(Items from a dataset)
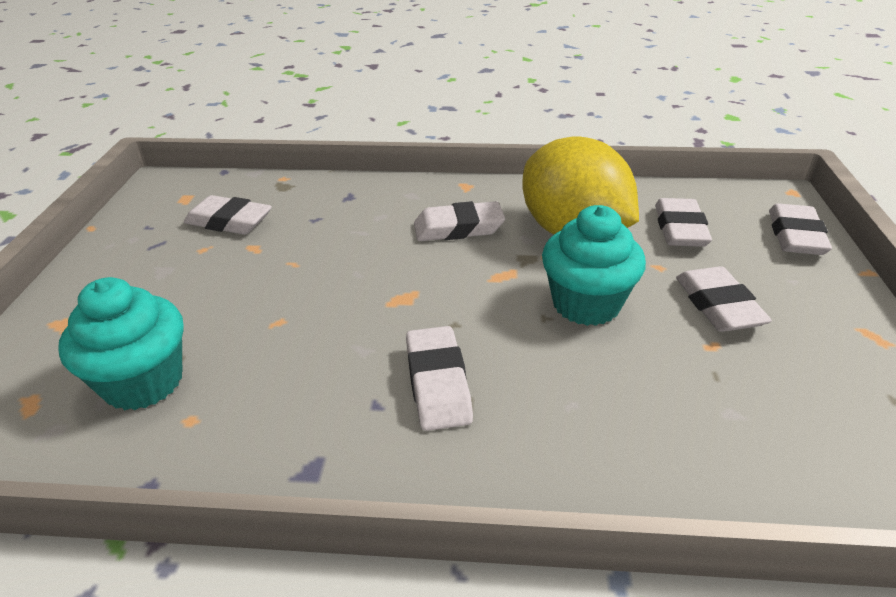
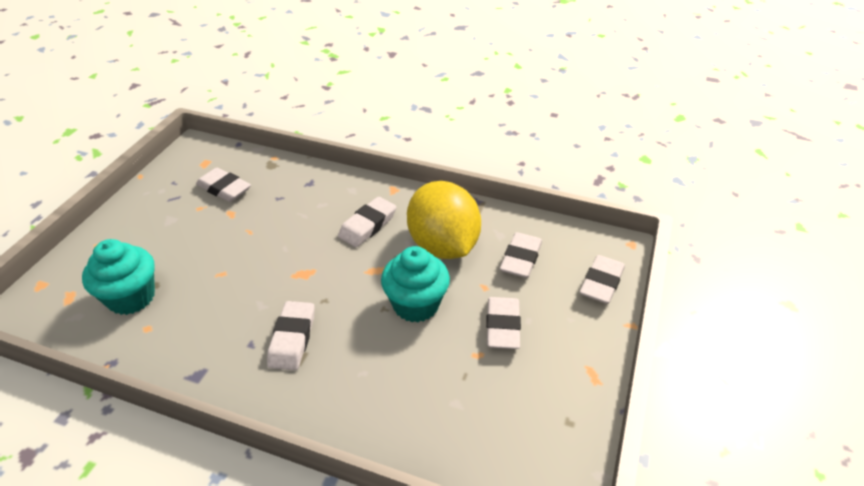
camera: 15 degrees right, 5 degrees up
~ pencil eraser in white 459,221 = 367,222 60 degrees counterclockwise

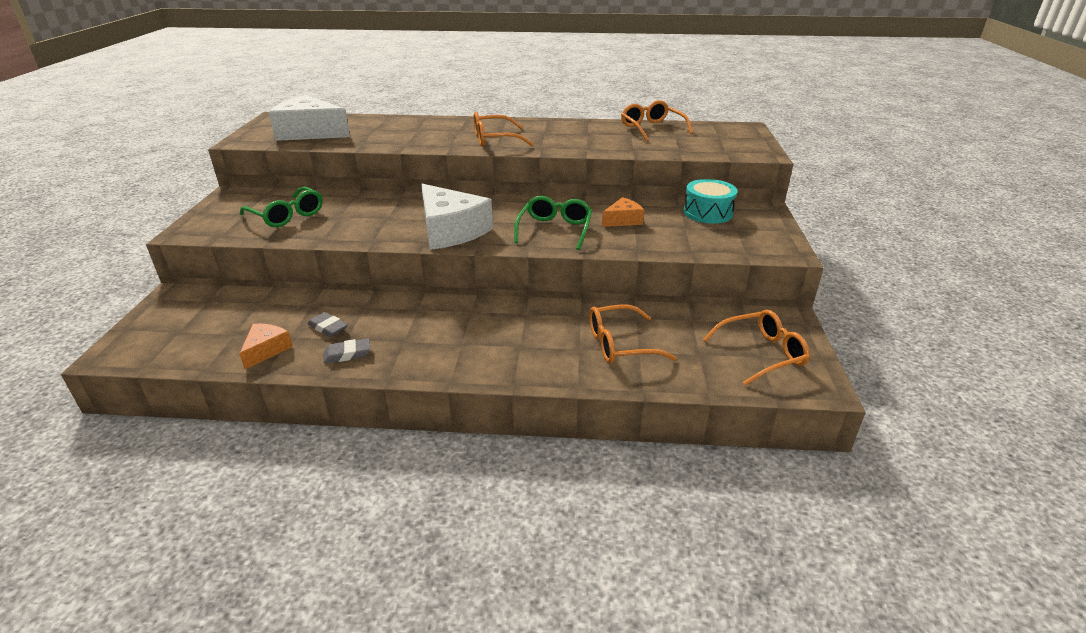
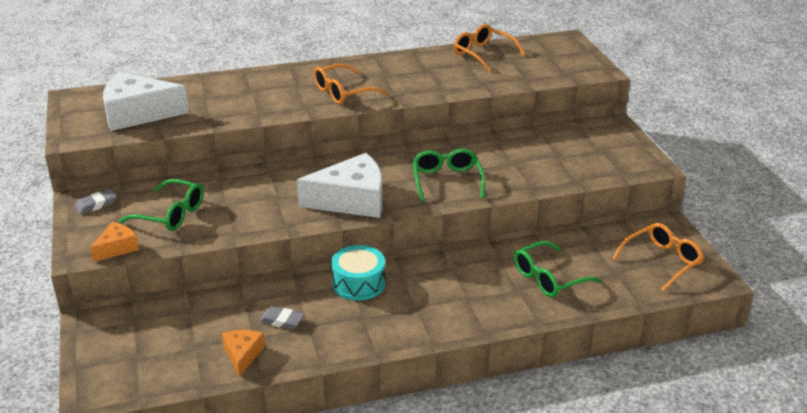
camera: 20 degrees left, 0 degrees up
~ pencil eraser in gray 346,350 to 96,201
~ cheese wedge in white 457,217 = 339,185 45 degrees counterclockwise
~ glasses in orange-coloured 632,334 to glasses in leaf-green 557,269
~ cheese wedge in orange-coloured 623,212 to 114,242
~ drum in turquoise 710,201 to 358,273

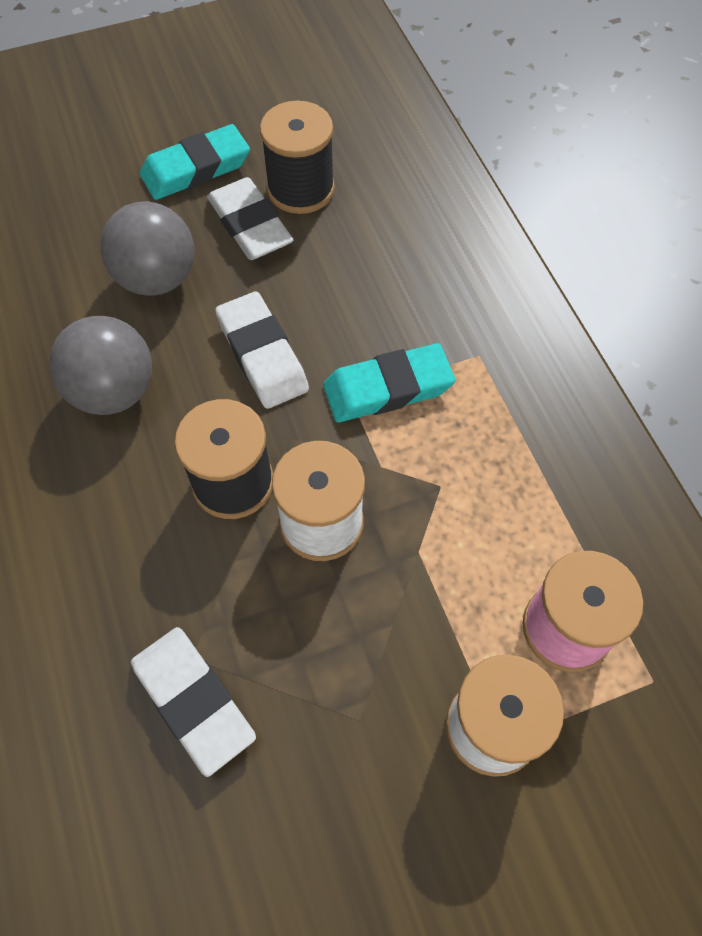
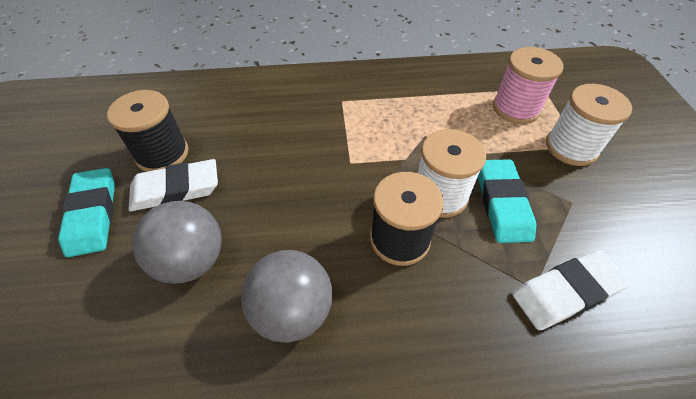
camera: 75 degrees left, 10 degrees down
- pencil eraser in white 262,350
~ pencil eraser in turquoise 389,382 to 507,201

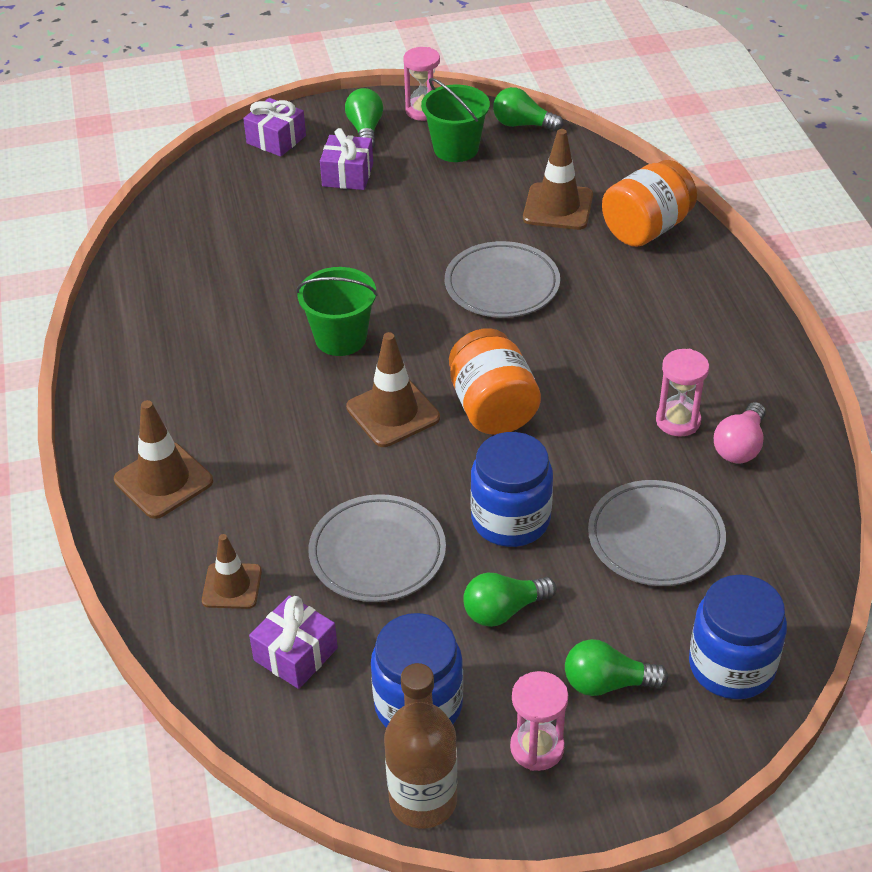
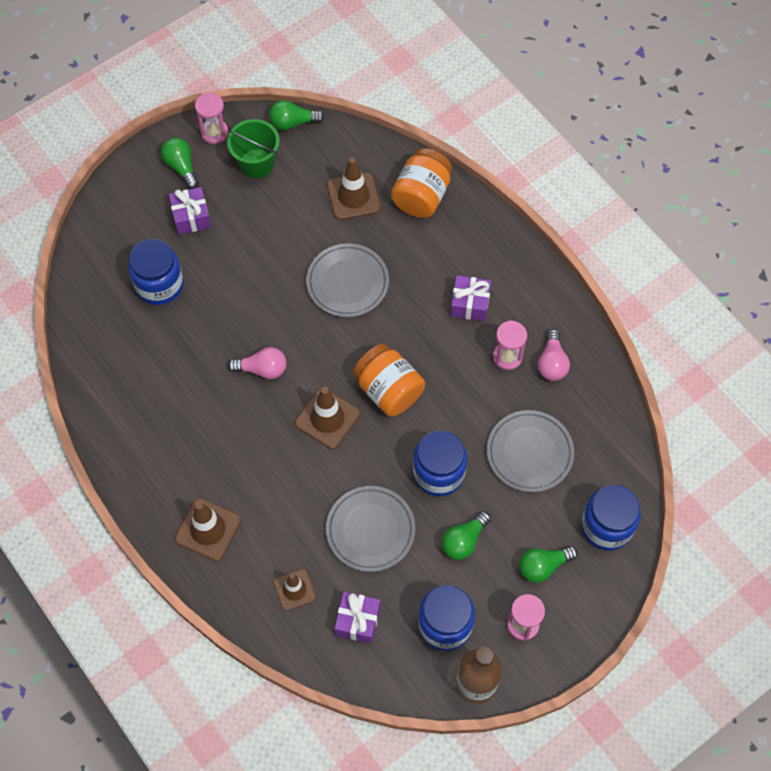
camera: 25 degrees left, 20 degrees up
~ wrapped gift in violet 274,127 to 470,298
~ pail in leaf-green 337,311 to lightbulb in pink 257,363
+ jam jar in royal blue 156,272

TASK REQUIREMENTS:
Pick out every line above that contains the word "coloured" and copy it.

OUTPUT BELOW:
~ glasses in orange-coloured 632,334 to glasses in leaf-green 557,269
~ cheese wedge in orange-coloured 623,212 to 114,242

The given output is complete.